Серия записей
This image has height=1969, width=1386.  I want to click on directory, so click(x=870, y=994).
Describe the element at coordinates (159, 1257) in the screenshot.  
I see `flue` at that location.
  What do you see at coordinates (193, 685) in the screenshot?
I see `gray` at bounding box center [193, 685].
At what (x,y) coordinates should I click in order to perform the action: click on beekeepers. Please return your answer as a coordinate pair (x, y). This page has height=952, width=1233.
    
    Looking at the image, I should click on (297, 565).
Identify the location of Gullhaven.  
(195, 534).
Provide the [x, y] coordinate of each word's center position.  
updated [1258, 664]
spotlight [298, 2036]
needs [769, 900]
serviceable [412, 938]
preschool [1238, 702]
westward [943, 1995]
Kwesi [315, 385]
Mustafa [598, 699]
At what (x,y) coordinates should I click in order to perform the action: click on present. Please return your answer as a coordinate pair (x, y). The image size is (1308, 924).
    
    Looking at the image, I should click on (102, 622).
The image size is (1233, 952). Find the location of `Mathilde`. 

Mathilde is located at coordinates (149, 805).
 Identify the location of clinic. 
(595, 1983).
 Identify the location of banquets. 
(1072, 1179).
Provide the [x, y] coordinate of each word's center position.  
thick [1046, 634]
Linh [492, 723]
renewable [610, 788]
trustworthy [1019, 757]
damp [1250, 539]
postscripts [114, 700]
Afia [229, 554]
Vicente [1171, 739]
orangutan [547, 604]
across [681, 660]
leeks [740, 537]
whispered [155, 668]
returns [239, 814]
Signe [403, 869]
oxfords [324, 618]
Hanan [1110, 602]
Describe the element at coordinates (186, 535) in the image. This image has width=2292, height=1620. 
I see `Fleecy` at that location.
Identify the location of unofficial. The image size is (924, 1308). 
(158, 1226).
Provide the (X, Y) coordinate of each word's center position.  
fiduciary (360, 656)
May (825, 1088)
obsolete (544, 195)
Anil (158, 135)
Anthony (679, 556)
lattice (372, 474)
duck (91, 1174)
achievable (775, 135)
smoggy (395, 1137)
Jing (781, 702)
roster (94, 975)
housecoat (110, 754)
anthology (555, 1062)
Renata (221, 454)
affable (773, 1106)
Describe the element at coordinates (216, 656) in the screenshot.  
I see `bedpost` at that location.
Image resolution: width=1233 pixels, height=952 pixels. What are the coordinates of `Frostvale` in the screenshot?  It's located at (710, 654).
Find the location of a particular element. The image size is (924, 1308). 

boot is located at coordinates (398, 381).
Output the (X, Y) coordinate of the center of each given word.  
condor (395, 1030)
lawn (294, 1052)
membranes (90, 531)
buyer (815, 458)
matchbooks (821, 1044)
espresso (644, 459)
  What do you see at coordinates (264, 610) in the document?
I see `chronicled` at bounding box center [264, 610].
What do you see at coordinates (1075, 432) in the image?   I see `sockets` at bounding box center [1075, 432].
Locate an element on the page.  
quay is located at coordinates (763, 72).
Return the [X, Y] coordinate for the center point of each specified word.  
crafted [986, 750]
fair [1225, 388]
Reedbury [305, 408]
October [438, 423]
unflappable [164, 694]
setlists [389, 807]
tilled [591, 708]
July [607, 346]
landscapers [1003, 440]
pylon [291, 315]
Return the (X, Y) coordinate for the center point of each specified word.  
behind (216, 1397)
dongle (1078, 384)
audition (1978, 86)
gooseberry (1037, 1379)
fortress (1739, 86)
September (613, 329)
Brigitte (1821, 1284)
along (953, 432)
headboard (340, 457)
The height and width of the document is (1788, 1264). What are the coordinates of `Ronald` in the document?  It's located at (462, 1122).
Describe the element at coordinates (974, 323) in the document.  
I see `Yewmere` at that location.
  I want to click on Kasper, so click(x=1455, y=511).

_ЗАДАНИЕ_
Приведите все строки записей выше, в которых встречается слово «size». Регистр букв имеет значение.

_ОТВЕТ НИЖЕ_
At what (x,y) coordinates should I click in order to perform the action: click on present. Please return your answer as a coordinate pair (x, y). The image size is (1308, 924).
The image size is (1233, 952). Find the location of `Mathilde`. 
Identify the location of unofficial. The image size is (924, 1308). 
Find the location of a particular element. The image size is (924, 1308). 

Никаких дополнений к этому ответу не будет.